### Your task
The reply should be an exact repeat of the listing, with no pictures in it.

== Information shown ==

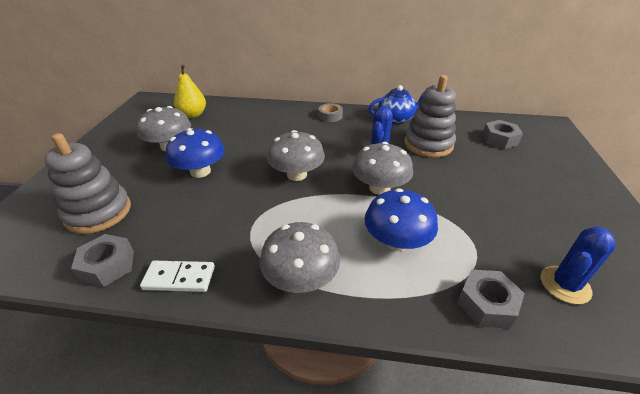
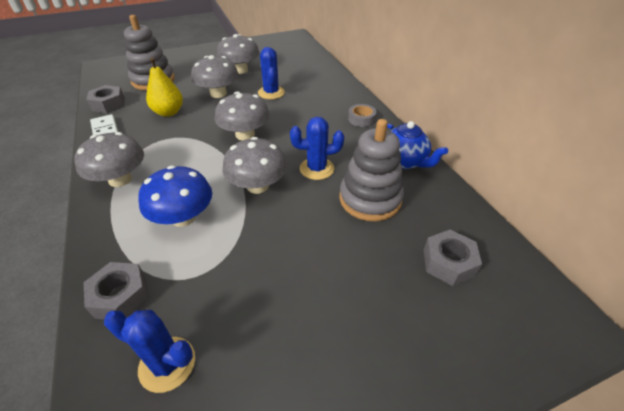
camera: 60 degrees right, 5 degrees up
(193, 115) = (291, 60): yellow pear -> yellow pear (168, 112)
(200, 171) = (218, 93): blue mushroom -> grey mushroom
(240, 142) = (271, 93): none -> blue cactus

===

### Solution to this task
camera: 60 degrees right, 5 degrees up
(193, 115) = (291, 60): yellow pear -> yellow pear (168, 112)
(200, 171) = (218, 93): blue mushroom -> grey mushroom
(240, 142) = (271, 93): none -> blue cactus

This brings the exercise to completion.